===== DATA SHOWN =====
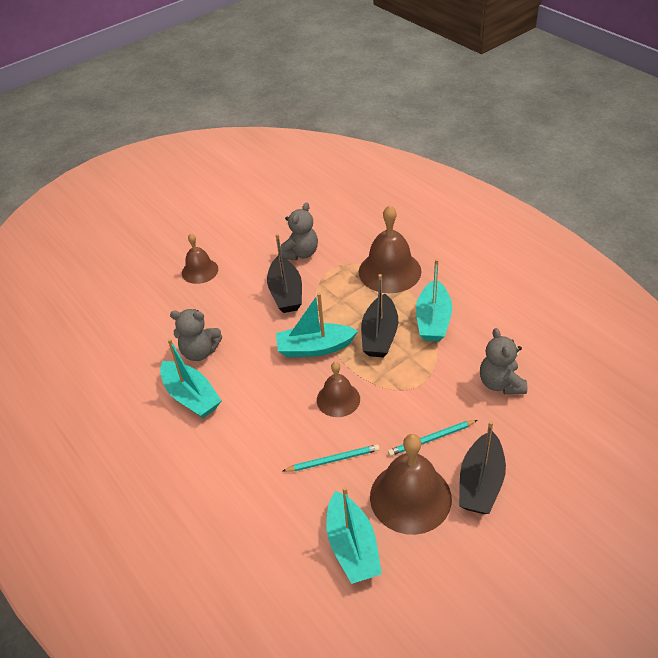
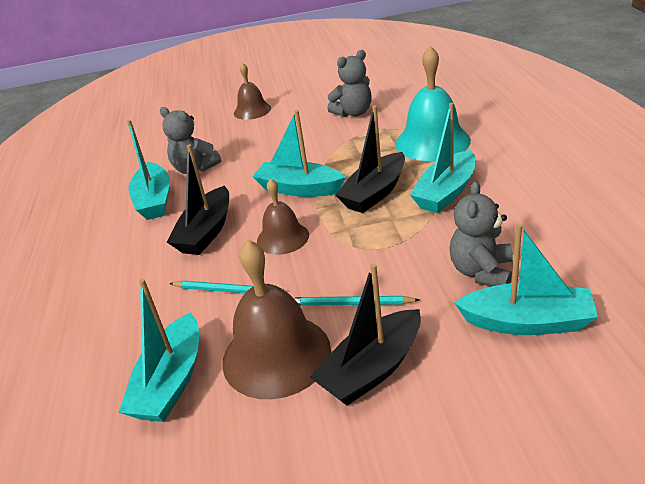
camera: 30 degrees right, 10 degrees down
(286, 293) = (312, 140): black boat -> black boat (206, 232)
(389, 271) = (432, 142): brown bell -> turquoise bell
(551, 413) = (527, 322): none -> turquoise boat

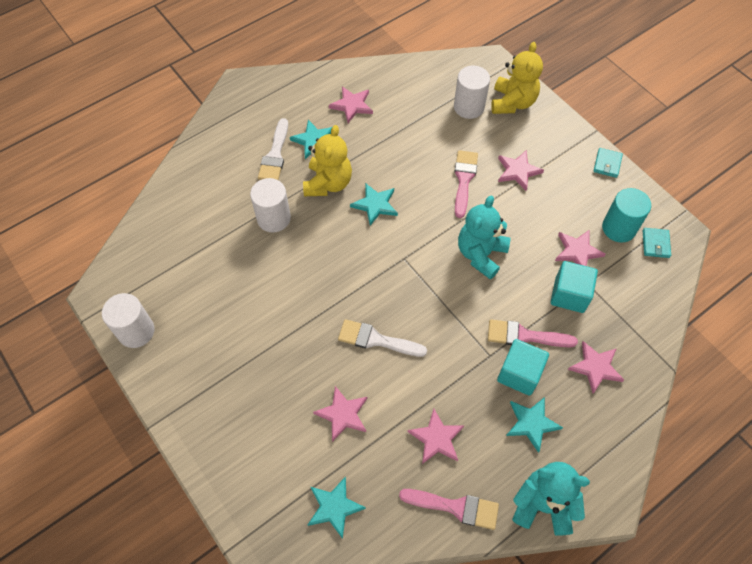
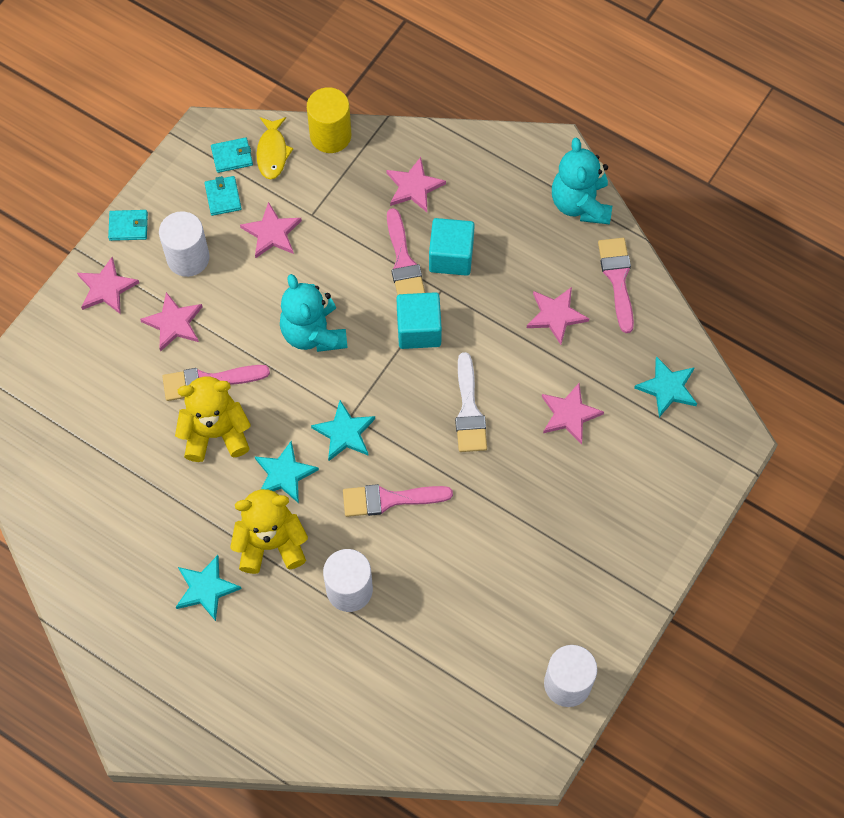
camera: 110 degrees left, 5 degrees up
(275, 155) = (247, 630): white brush -> none
(328, 262) = (389, 499): none -> pink brush
(352, 105) = (126, 561): pink star -> pink star (106, 288)
(469, 107) = (82, 409): white cylinder -> white cylinder (188, 258)
(481, 254) = (313, 333): turquoise teddy bear -> turquoise teddy bear turned 60 degrees clockwise
(512, 102) = (57, 357): yellow teddy bear -> yellow teddy bear (215, 433)
(531, 423) = (502, 232): turquoise star -> turquoise star (344, 433)
(569, 295) = (334, 229): turquoise cube -> turquoise cube (419, 329)
(618, 228) = (223, 197): turquoise cylinder -> turquoise wallet
(653, 272) = (272, 153): none -> yellow fish
(661, 319) = (330, 136): none -> yellow cylinder

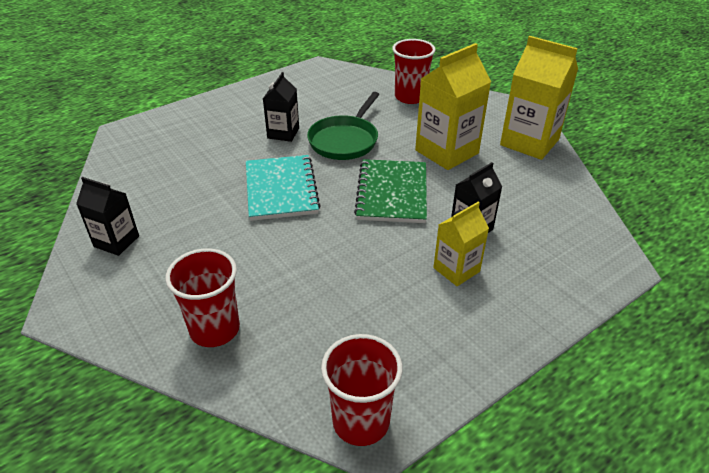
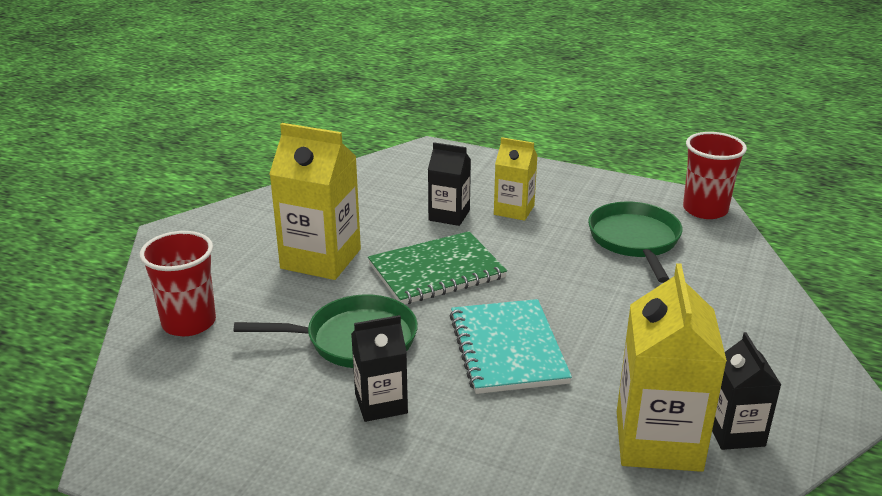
camera: 120 degrees left, 10 degrees down
(215, 329) = (731, 301): red cup -> none
(281, 189) = (507, 348): turquoise notebook -> turquoise notebook turned 60 degrees counterclockwise
(348, 323) = (635, 240): none -> green pan
(529, 142) = (257, 214): yellow carton -> yellow carton (658, 441)

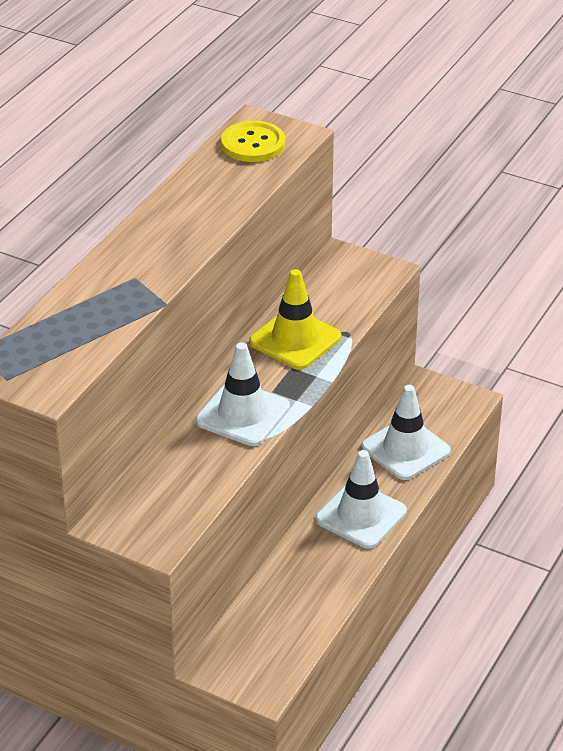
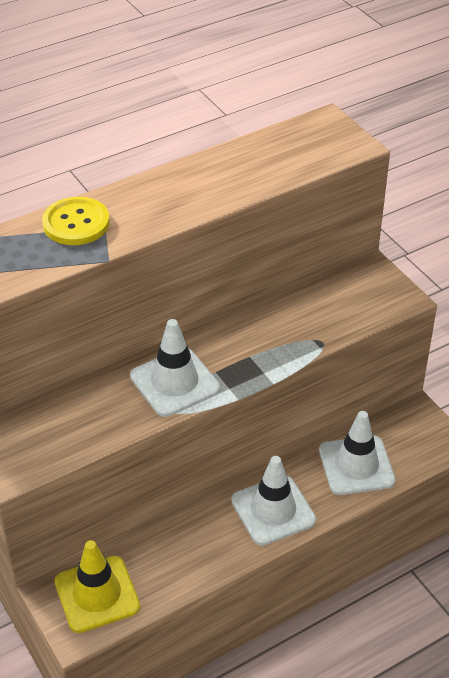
camera: 30 degrees right, 5 degrees up
(253, 144) = (307, 141): yellow button -> yellow button (76, 223)
(295, 339) = (272, 331): yellow traffic cone -> yellow traffic cone (97, 594)

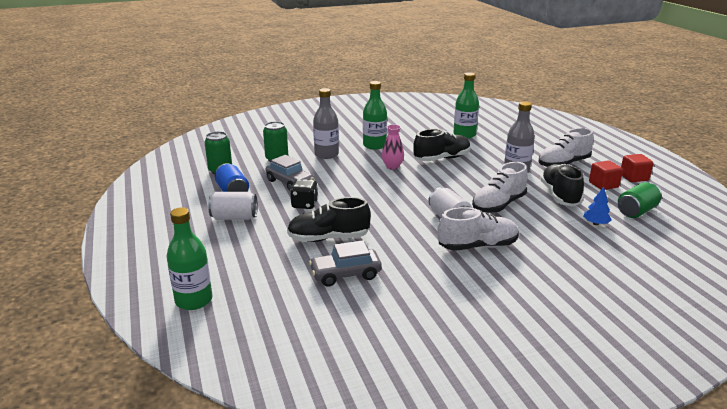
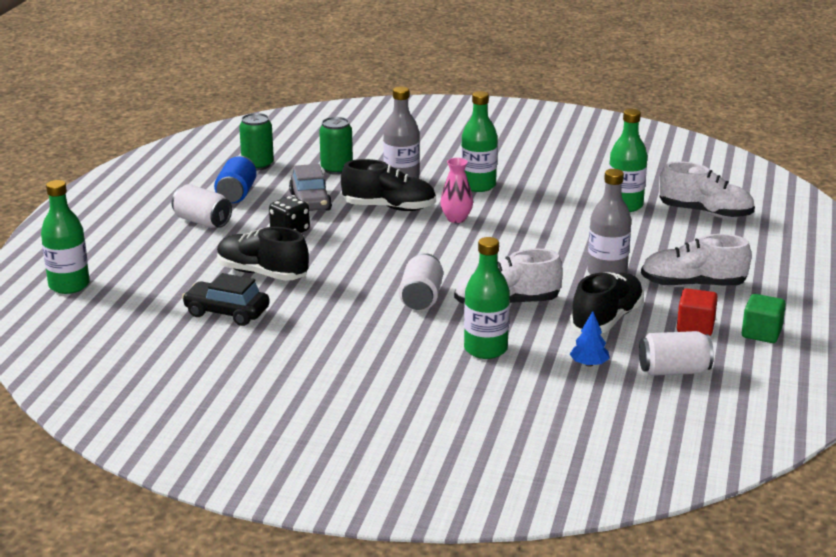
camera: 35 degrees right, 0 degrees up
(345, 274) = (226, 312): grey car -> black car
(442, 159) = (536, 228): black shoe -> black shoe (389, 208)
(477, 246) = (402, 336): white shoe -> white shoe (705, 213)
(534, 236) = (485, 349): none -> green bottle
(634, 177) = (761, 333): red cube -> green cube
(636, 211) = (673, 371): green can -> white can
=====
▶ **TASK STATEMENT**
Print the records above exactly, minus pictures.

▶ **ANSWER BOX**
camera: 30 degrees right, 10 degrees down
(286, 293) = (312, 140): black boat -> black boat (206, 232)
(389, 271) = (432, 142): brown bell -> turquoise bell
(551, 413) = (527, 322): none -> turquoise boat

camera: 110 degrees left, 5 degrees up
(275, 155) = (247, 630): white brush -> none
(328, 262) = (389, 499): none -> pink brush
(352, 105) = (126, 561): pink star -> pink star (106, 288)
(469, 107) = (82, 409): white cylinder -> white cylinder (188, 258)
(481, 254) = (313, 333): turquoise teddy bear -> turquoise teddy bear turned 60 degrees clockwise
(512, 102) = (57, 357): yellow teddy bear -> yellow teddy bear (215, 433)
(531, 423) = (502, 232): turquoise star -> turquoise star (344, 433)
(569, 295) = (334, 229): turquoise cube -> turquoise cube (419, 329)
(618, 228) = (223, 197): turquoise cylinder -> turquoise wallet
(653, 272) = (272, 153): none -> yellow fish
(661, 319) = (330, 136): none -> yellow cylinder

camera: 120 degrees left, 10 degrees down
(215, 329) = (731, 301): red cup -> none
(281, 189) = (507, 348): turquoise notebook -> turquoise notebook turned 60 degrees counterclockwise
(348, 323) = (635, 240): none -> green pan
(529, 142) = (257, 214): yellow carton -> yellow carton (658, 441)

camera: 30 degrees right, 5 degrees up
(253, 144) = (307, 141): yellow button -> yellow button (76, 223)
(295, 339) = (272, 331): yellow traffic cone -> yellow traffic cone (97, 594)

camera: 35 degrees right, 0 degrees up
(345, 274) = (226, 312): grey car -> black car
(442, 159) = (536, 228): black shoe -> black shoe (389, 208)
(477, 246) = (402, 336): white shoe -> white shoe (705, 213)
(534, 236) = (485, 349): none -> green bottle
(634, 177) = (761, 333): red cube -> green cube
(636, 211) = (673, 371): green can -> white can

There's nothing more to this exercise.